• **TASK DETAILS**
If a record below holds a picture, leave the picture out and copy the rest exactly.
══ SOURCE DATA ══
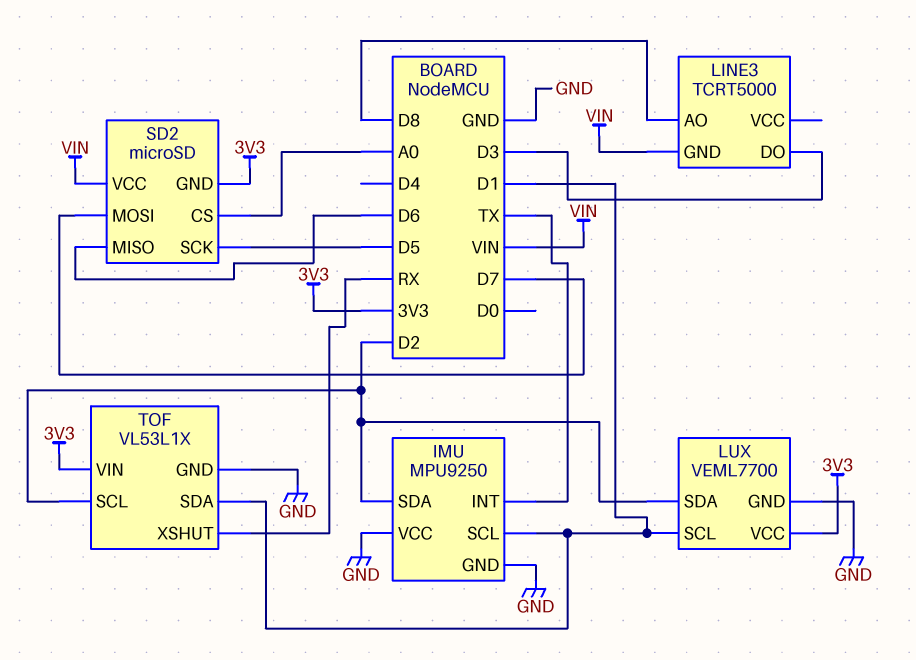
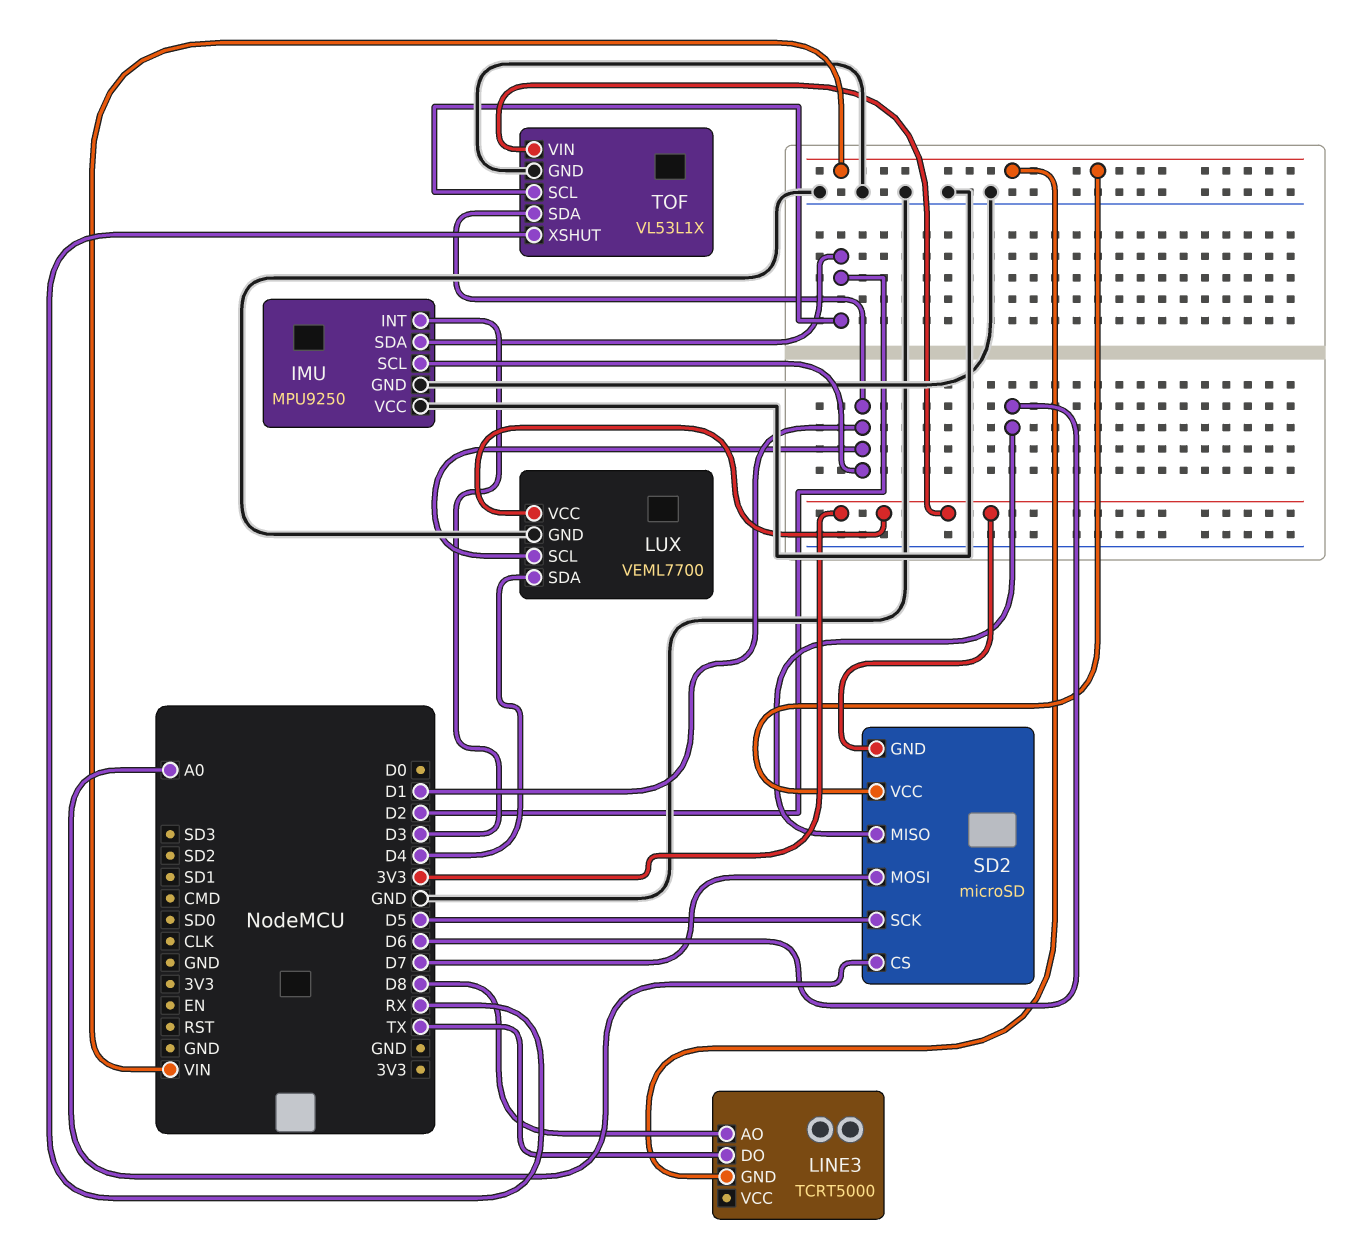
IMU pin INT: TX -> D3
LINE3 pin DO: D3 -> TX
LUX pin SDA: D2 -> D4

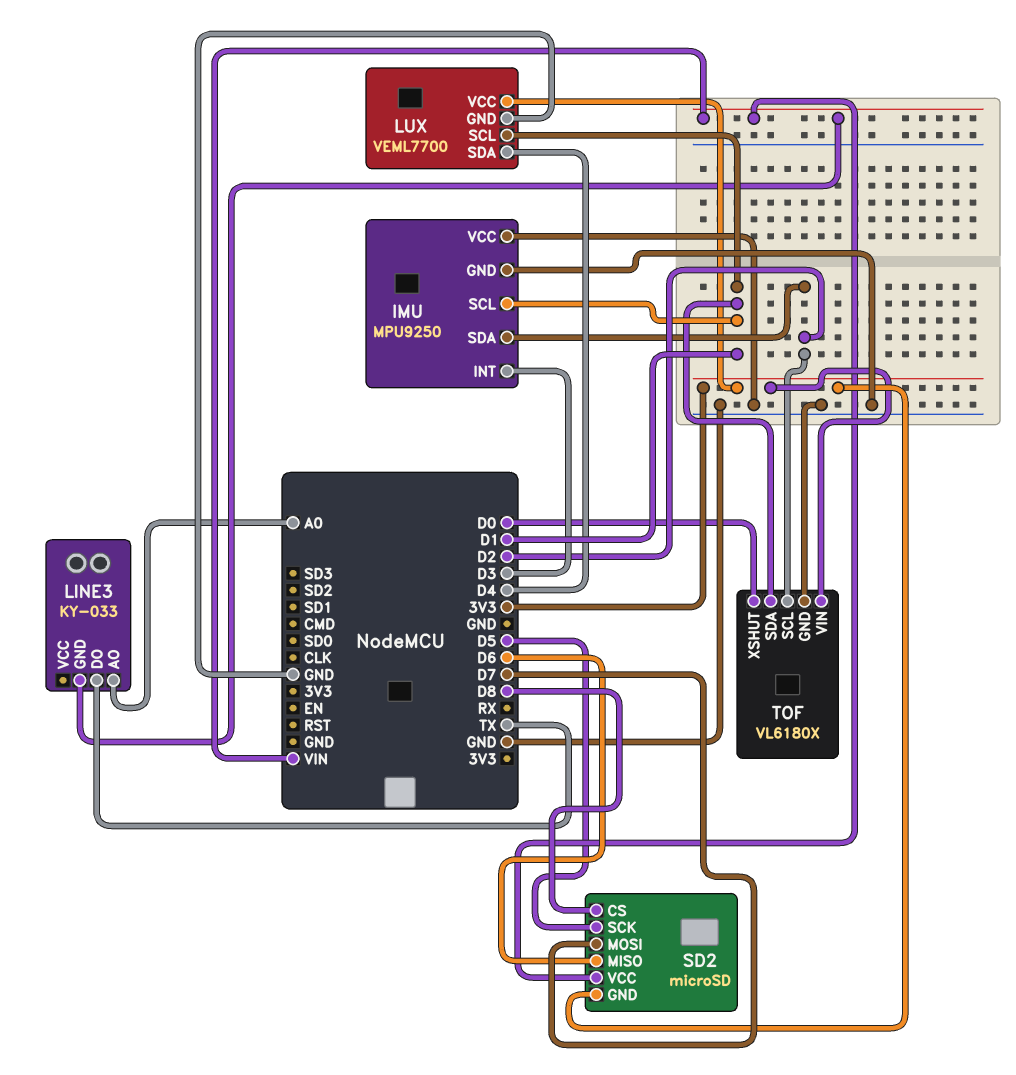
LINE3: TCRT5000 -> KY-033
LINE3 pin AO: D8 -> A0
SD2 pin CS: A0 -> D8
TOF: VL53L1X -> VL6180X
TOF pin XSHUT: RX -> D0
═══
• **ANSWER SECTION**
IMU pin INT: TX -> D3
LINE3 pin DO: D3 -> TX
LUX pin SDA: D2 -> D4

LINE3: TCRT5000 -> KY-033
LINE3 pin AO: D8 -> A0
SD2 pin CS: A0 -> D8
TOF: VL53L1X -> VL6180X
TOF pin XSHUT: RX -> D0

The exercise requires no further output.